> [WHAT YOU WILL DO] Copy the data from the line that contains "(596, 272) = (517, 229): none" to its last line, exactly, including both of those lines and leaving out everything before.

^^^^

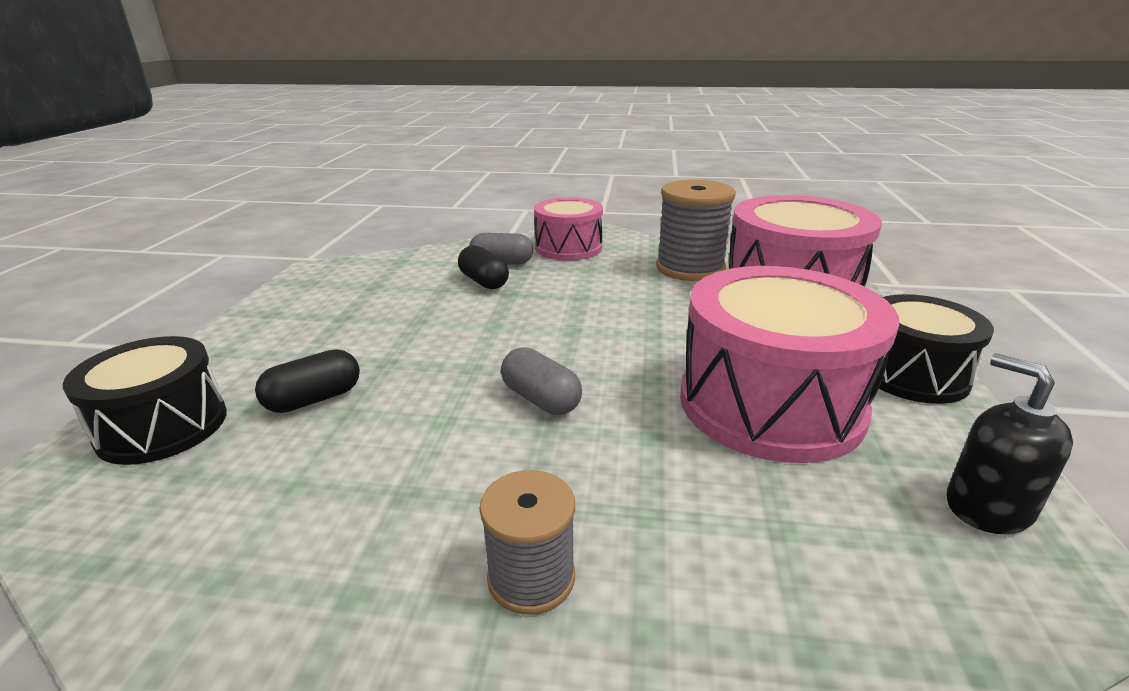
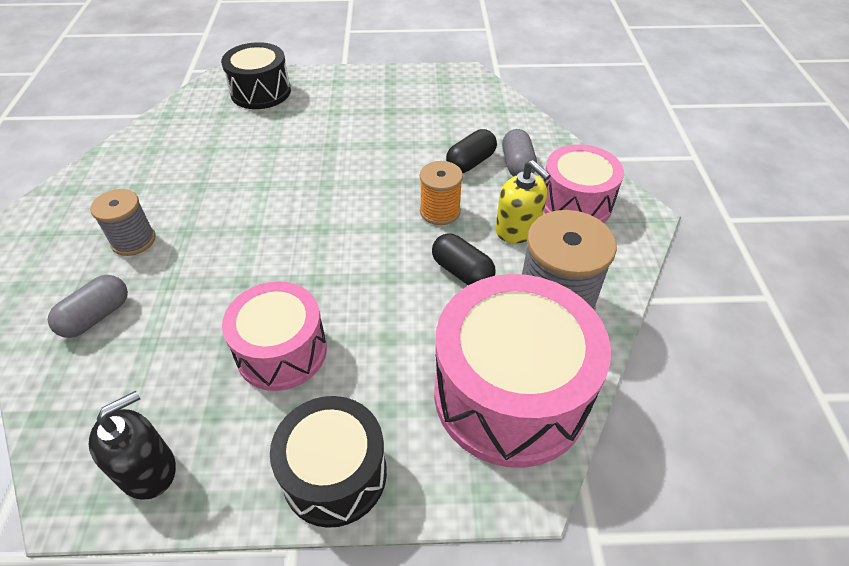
camera: 80 degrees right, 20 degrees up
(314, 399) = (286, 130): black capsule -> black capsule (462, 272)
(541, 399) = (287, 222): grey capsule -> grey capsule (96, 316)
(557, 302) = (440, 211): none -> orange spool
(596, 272) = (517, 229): none -> yellow soap dispenser
(770, 403) = (282, 351): pink drum -> pink drum, size x0.62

^^^^

> [RESULT FOR THIS EXERCISE]
(596, 272) = (517, 229): none -> yellow soap dispenser
(770, 403) = (282, 351): pink drum -> pink drum, size x0.62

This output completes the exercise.